• **Exercise requirements**:
Print the records below exactly, from the line containing "green cone C6" down to the line containing "brown plate D3:E5", both lines included, and omit every picture.

Before-and-after object lists:
= = = = = = =

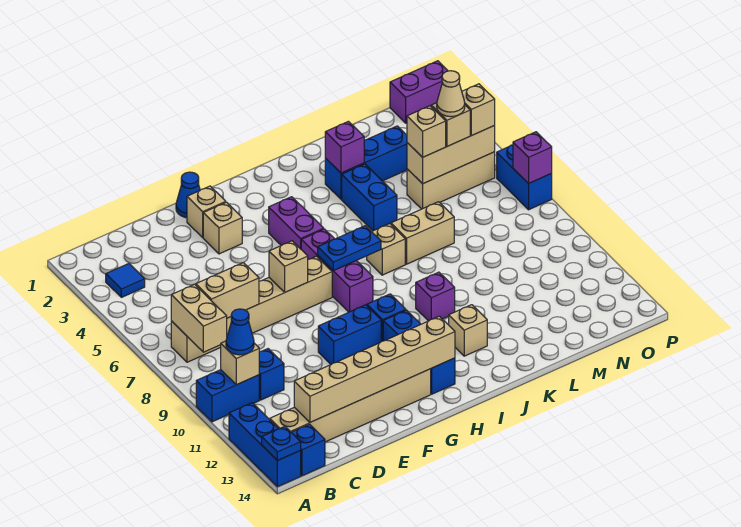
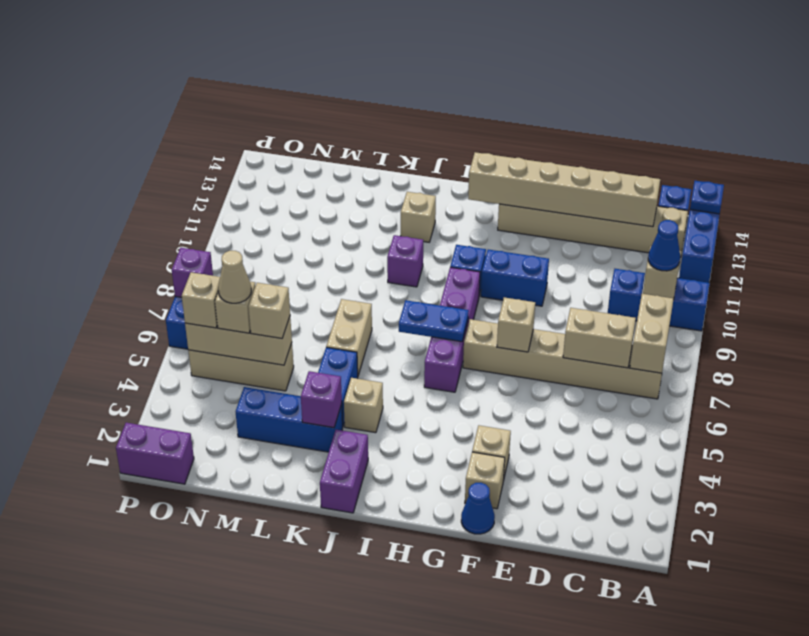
blue tile B3 level 1 -> none
purple brick H4:H5 level 1 -> purple brick J1:J2 level 1
purple brick H6:H8 level 1 -> purple brick H6:H9 level 1
blue brick H11:H13 level 1 -> none
tan brick J7 level 1 -> tan brick J4 level 1
tan brick K7:L7 level 1 -> tan brick K6:K7 level 1

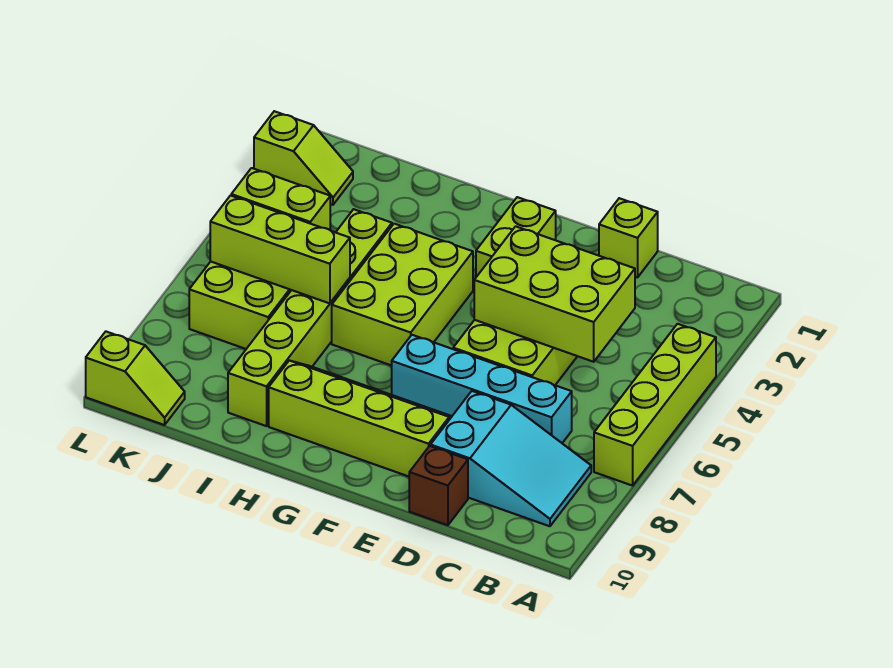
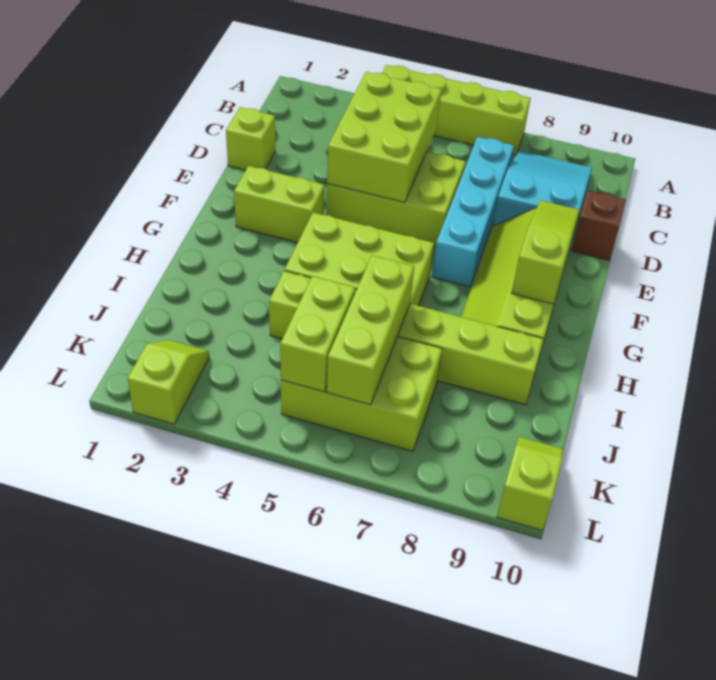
none -> lime slope E9:G9 level 2 top G

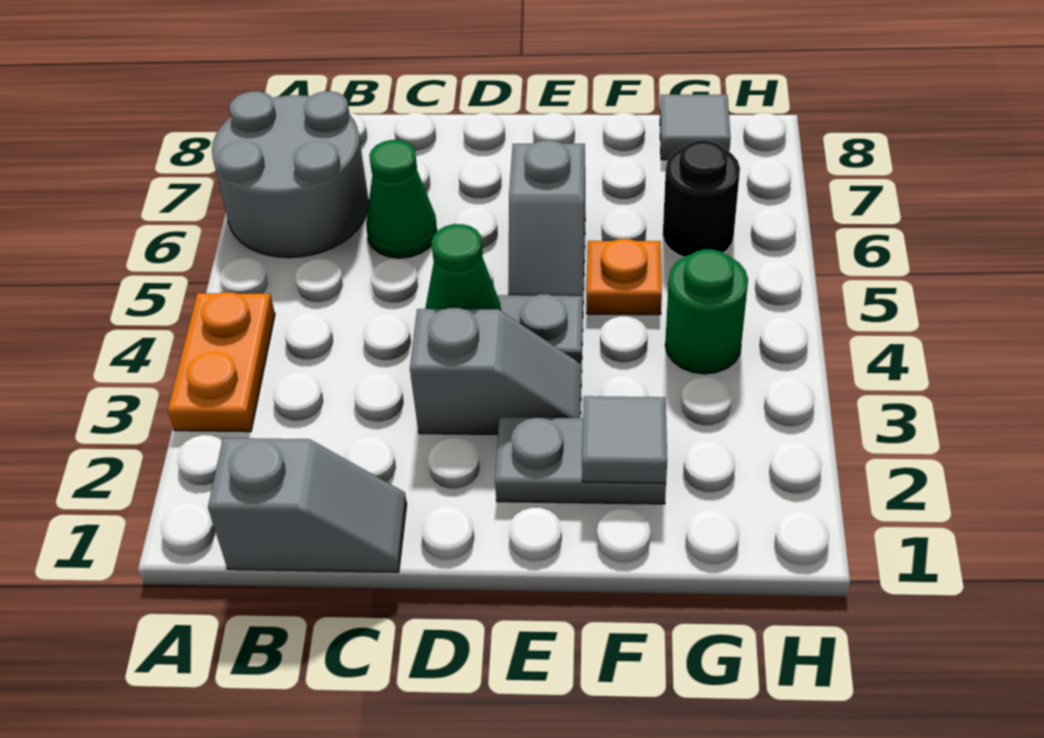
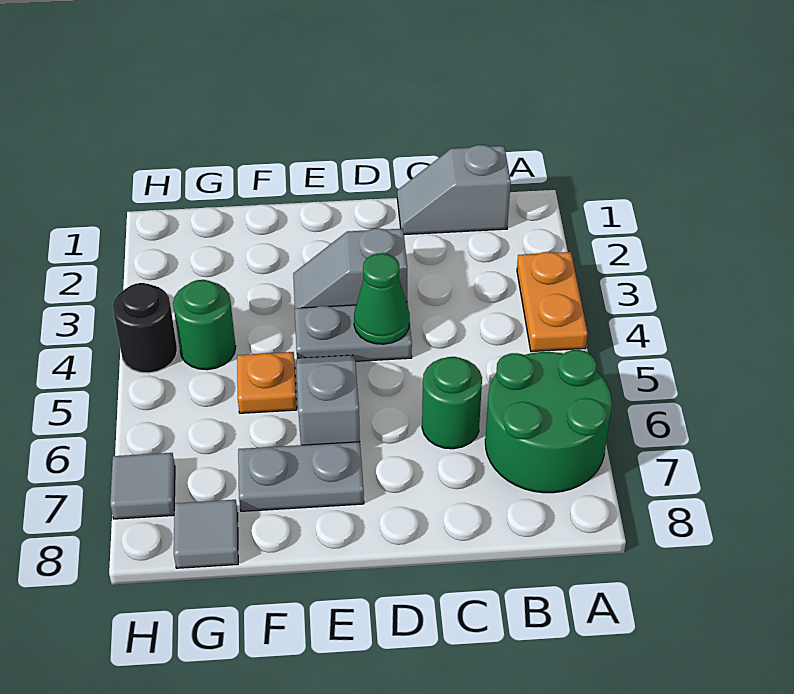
grey round brick A6:B7 level 1 -> green round brick A6:B7 level 1
green cone C6 level 1 -> green round brick C6 level 1
grey plate E2:F2 level 1 -> grey plate E7:F7 level 1
grey tile F2 level 2 -> grey tile H7 level 1
black round brick G6 level 1 -> black round brick H4 level 1

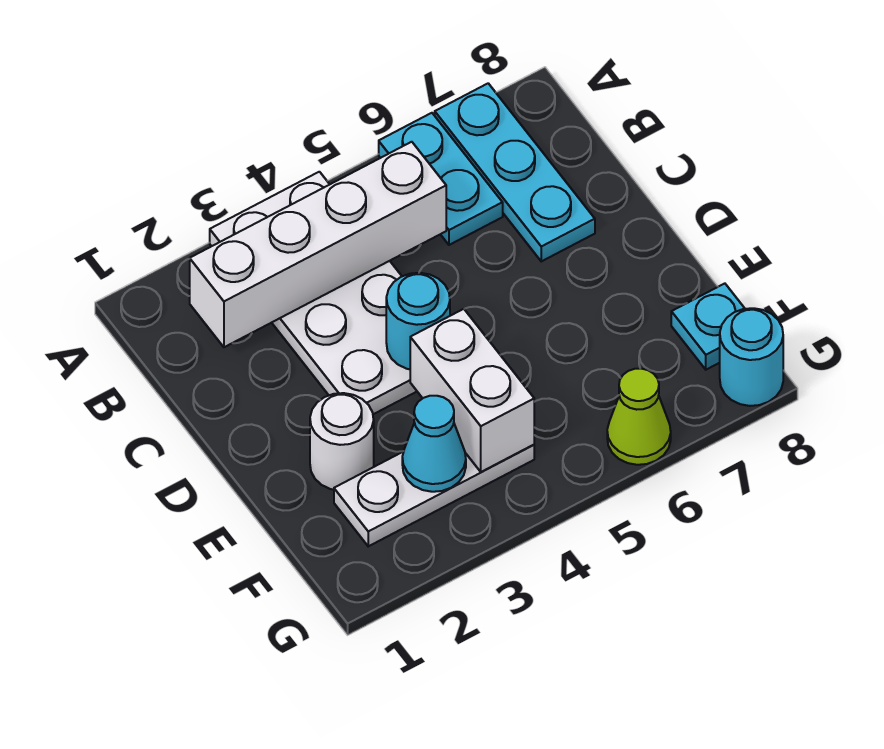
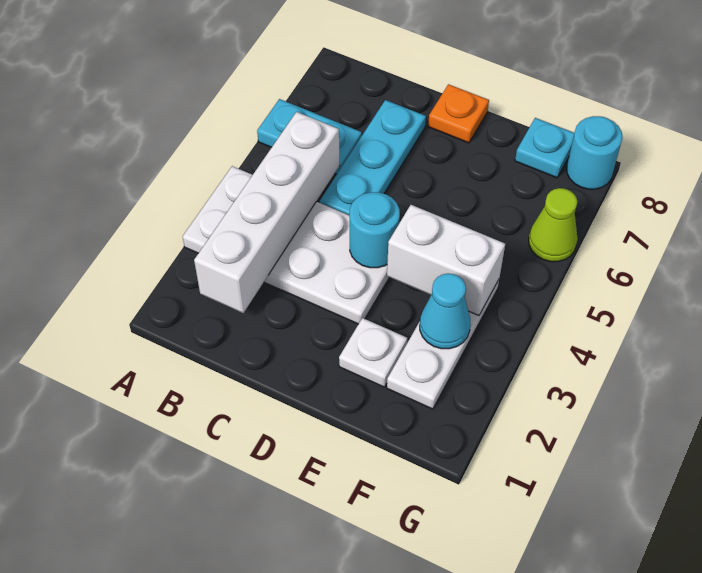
cyan plate A7:C7 level 1 -> cyan plate C5:C7 level 1
none -> orange plate D8 level 1
white round brick E2 level 1 -> white plate E2 level 1

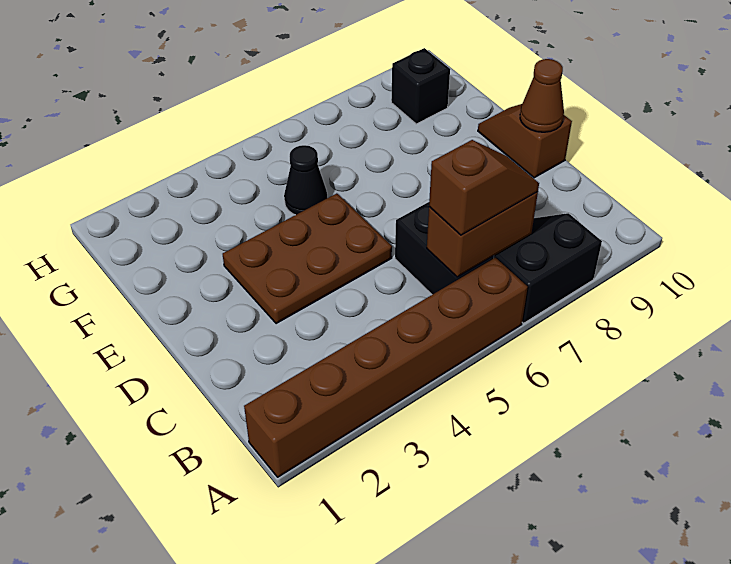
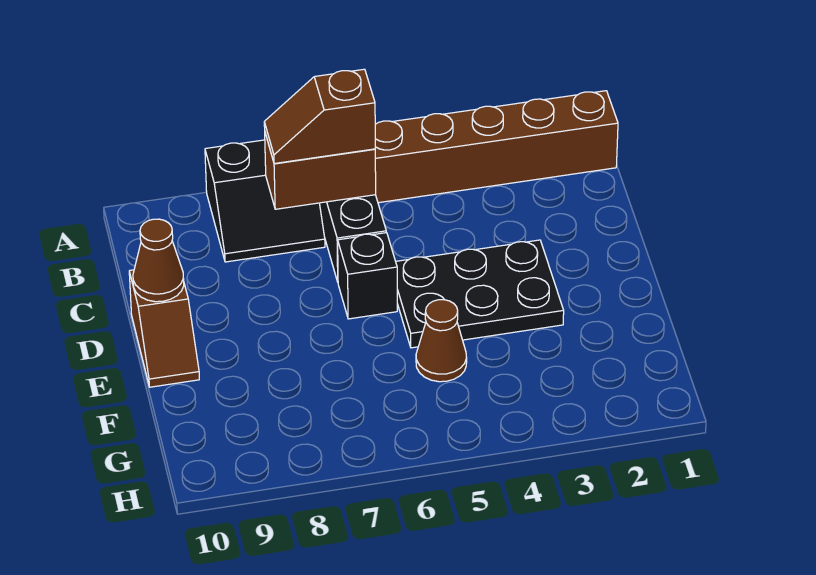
brown plate D3:E5 level 1 -> black plate D3:E5 level 1
black cone F5 level 1 -> brown cone F5 level 1
black brick G9 level 1 -> black brick D6 level 1

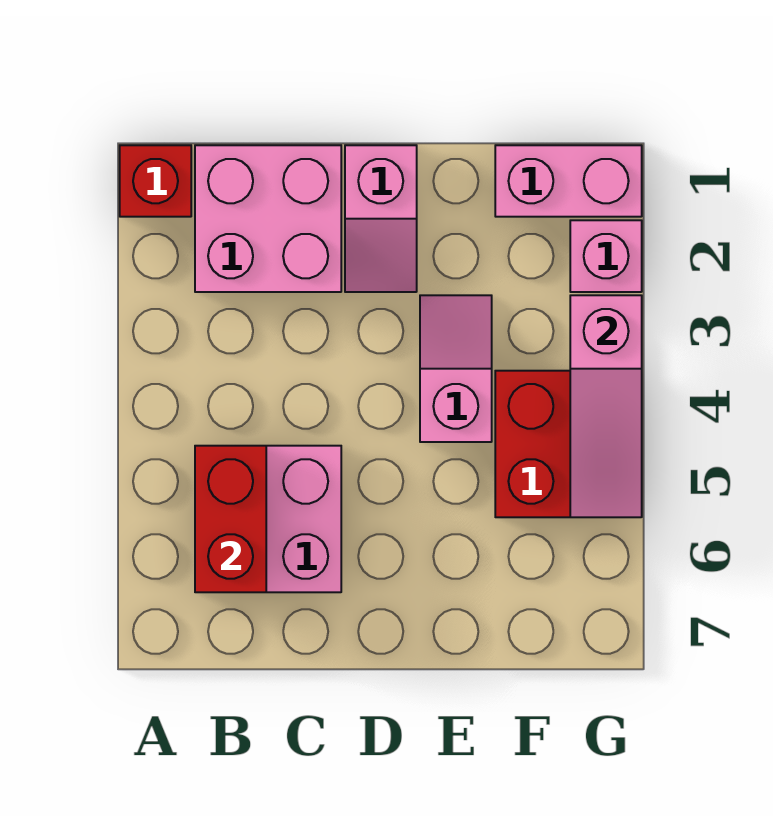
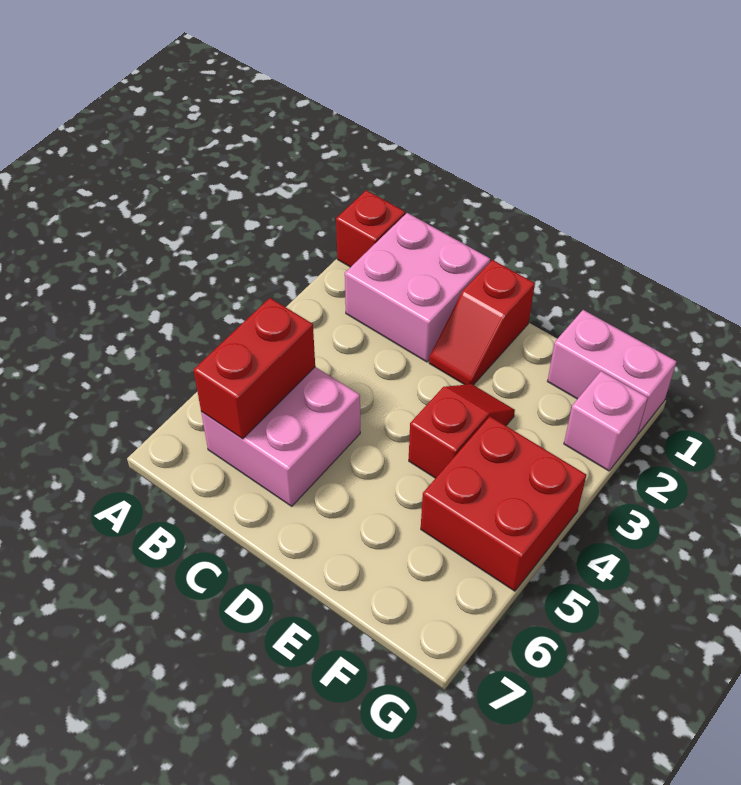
pink slope D1:D2 level 1 top 1 -> red slope D1:D2 level 1 top 1
pink slope E3:E4 level 1 top 4 -> red slope E3:E4 level 1 top 4
pink slope G3:G5 level 2 top 3 -> none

= = = = = = =

• **Written response**:
green cone C6 level 1 -> green round brick C6 level 1
grey plate E2:F2 level 1 -> grey plate E7:F7 level 1
grey tile F2 level 2 -> grey tile H7 level 1
black round brick G6 level 1 -> black round brick H4 level 1

cyan plate A7:C7 level 1 -> cyan plate C5:C7 level 1
none -> orange plate D8 level 1
white round brick E2 level 1 -> white plate E2 level 1

brown plate D3:E5 level 1 -> black plate D3:E5 level 1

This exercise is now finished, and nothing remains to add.